> _Dataset records_
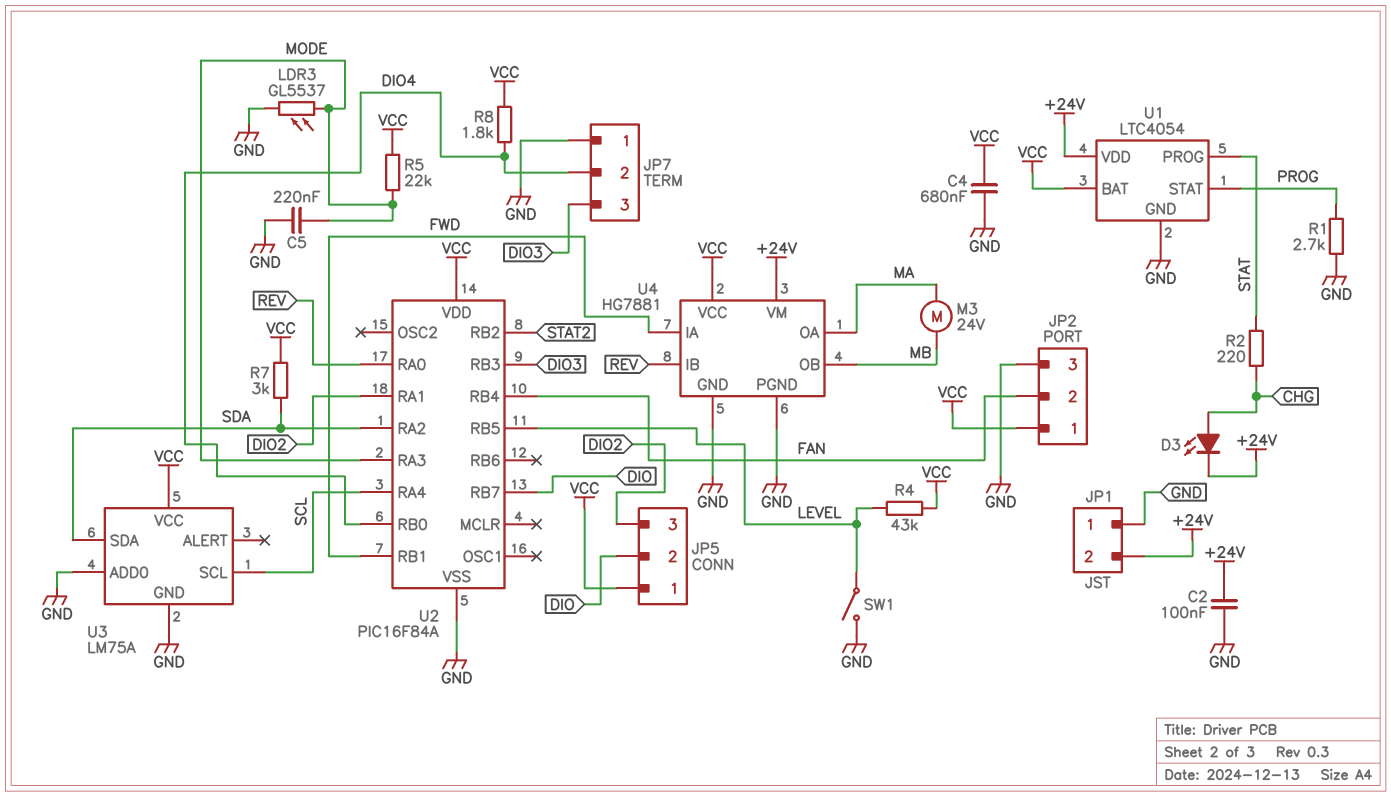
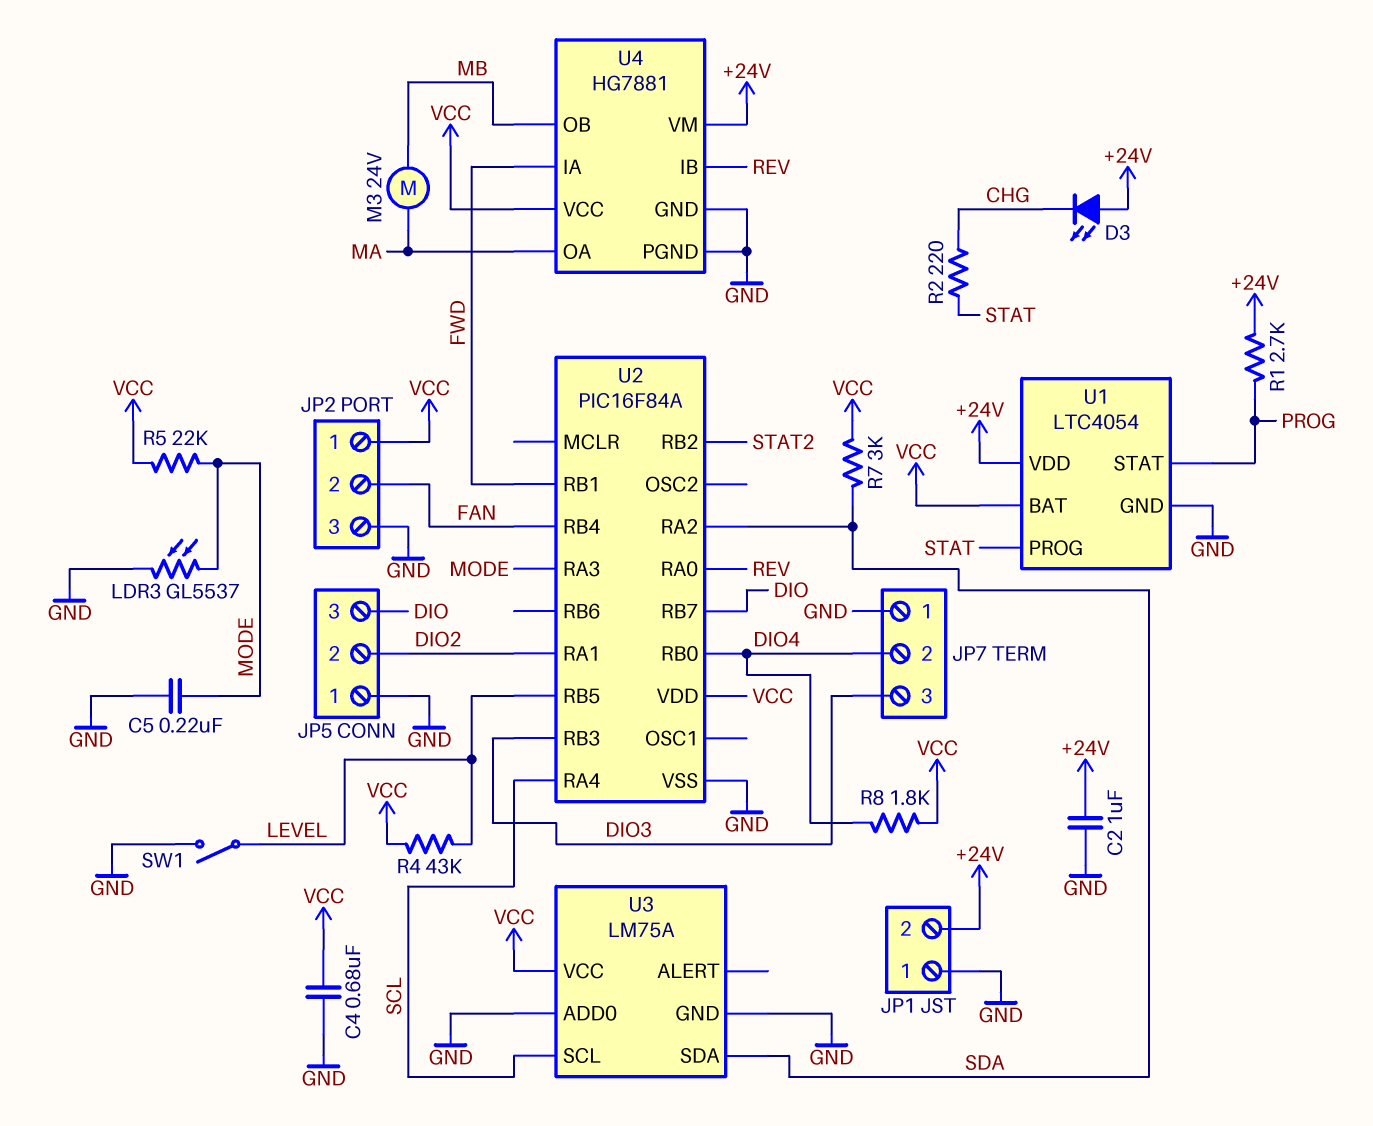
C2: 100nF (+24V, GND) -> 1uF (+24V, GND)
D3: LED (A CHG, K +24V) -> LED (A +24V, K CHG)
JP5 pin 1: VCC -> GND
JP5 pin 2: DIO -> DIO2
JP5 pin 3: DIO2 -> DIO
R1: 2.7k (GND, PROG) -> 2.7k (+24V, PROG)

> _Task description_
Copy exactly the lines from the one containing "JP5 pin 1: VCC -> GND" through the last line of the records, both included, and nothing else.

> _Answer section_
JP5 pin 1: VCC -> GND
JP5 pin 2: DIO -> DIO2
JP5 pin 3: DIO2 -> DIO
R1: 2.7k (GND, PROG) -> 2.7k (+24V, PROG)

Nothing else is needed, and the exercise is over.